=== DATA FOR THE TASK ===
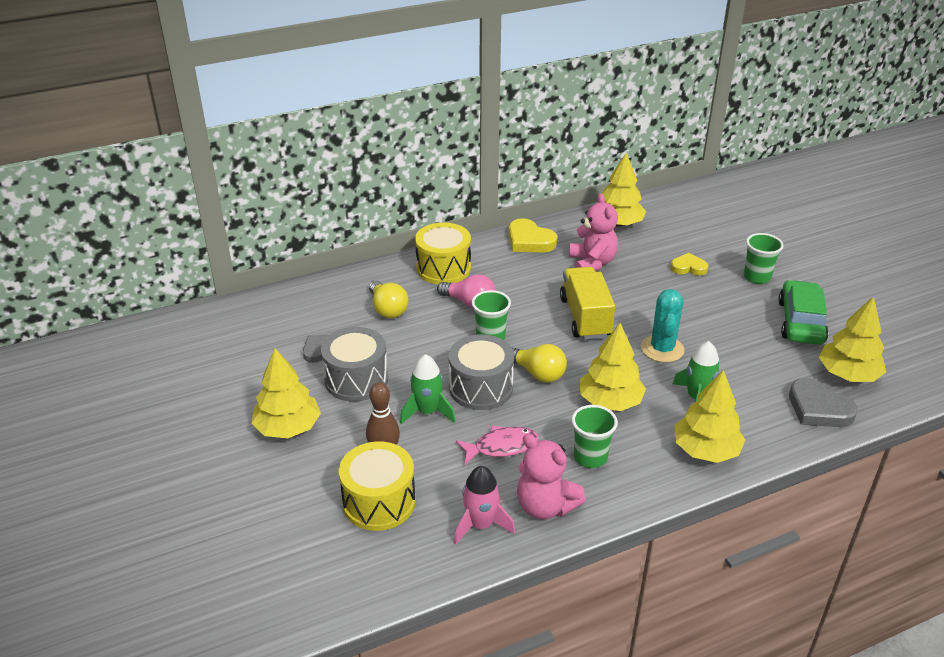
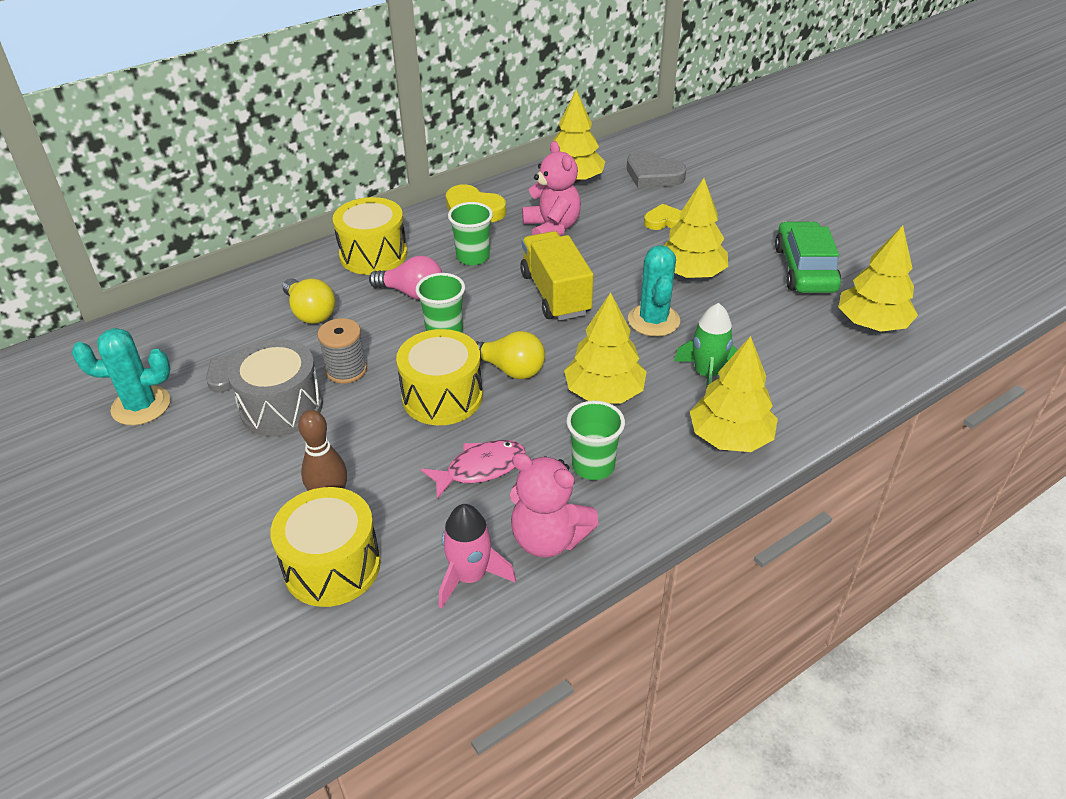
camera: 10 degrees left, 5 degrees up
yellow tree [251,348,321,438] -> yellow tree moved to [664,178,728,278]
green rocket [400,354,456,424] -> none
grey drum [449,334,514,410] -> yellow drum [396,329,483,425]
green cup [744,233,784,284] -> green cup moved to [448,202,493,265]
grey heart [789,378,858,427] -> grey heart moved to [627,150,686,188]
none -> turquoise cactus [72,328,171,425]
none -> grey spool [317,318,367,384]

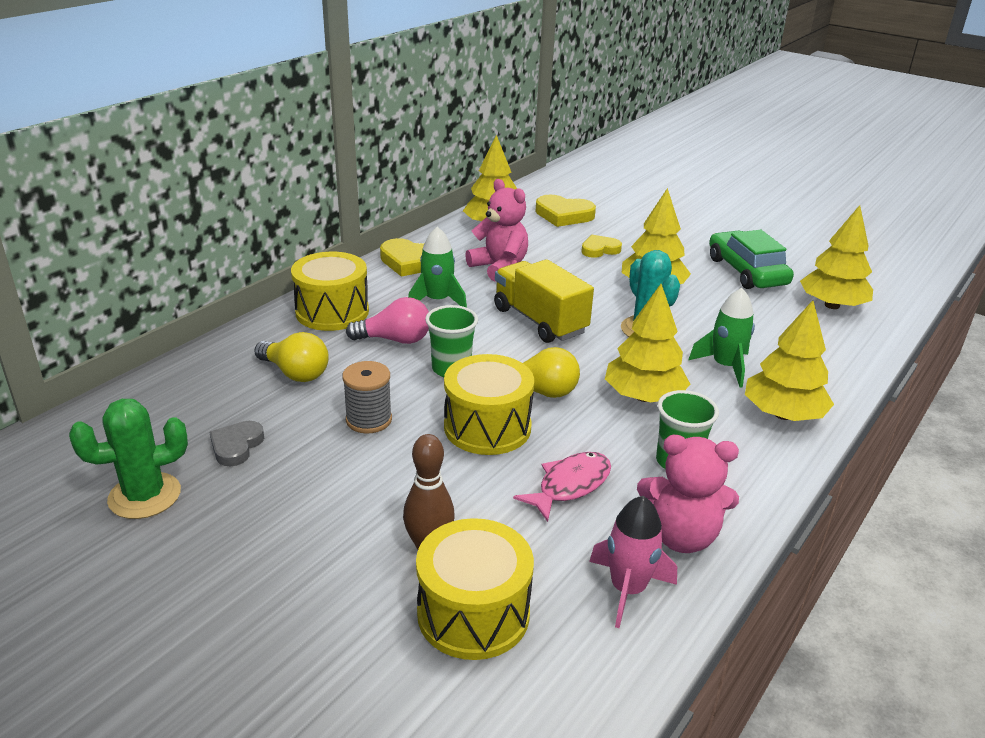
camera: 20 degrees left, 10 degrees down
turquoise cactus [72,328,171,425] -> green cactus [69,399,188,519]
grey drum [227,339,323,437] -> none
green cup [448,202,493,265] -> green rocket [408,226,467,308]
grey heart [627,150,686,188] -> yellow heart [535,195,596,227]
===
**WORK TO BE COMPLETED:** Reproduce each line above exactly, but not a single picture.

**EXPECTED OUTPUT:**
camera: 10 degrees left, 5 degrees up
yellow tree [251,348,321,438] -> yellow tree moved to [664,178,728,278]
green rocket [400,354,456,424] -> none
grey drum [449,334,514,410] -> yellow drum [396,329,483,425]
green cup [744,233,784,284] -> green cup moved to [448,202,493,265]
grey heart [789,378,858,427] -> grey heart moved to [627,150,686,188]
none -> turquoise cactus [72,328,171,425]
none -> grey spool [317,318,367,384]

camera: 20 degrees left, 10 degrees down
turquoise cactus [72,328,171,425] -> green cactus [69,399,188,519]
grey drum [227,339,323,437] -> none
green cup [448,202,493,265] -> green rocket [408,226,467,308]
grey heart [627,150,686,188] -> yellow heart [535,195,596,227]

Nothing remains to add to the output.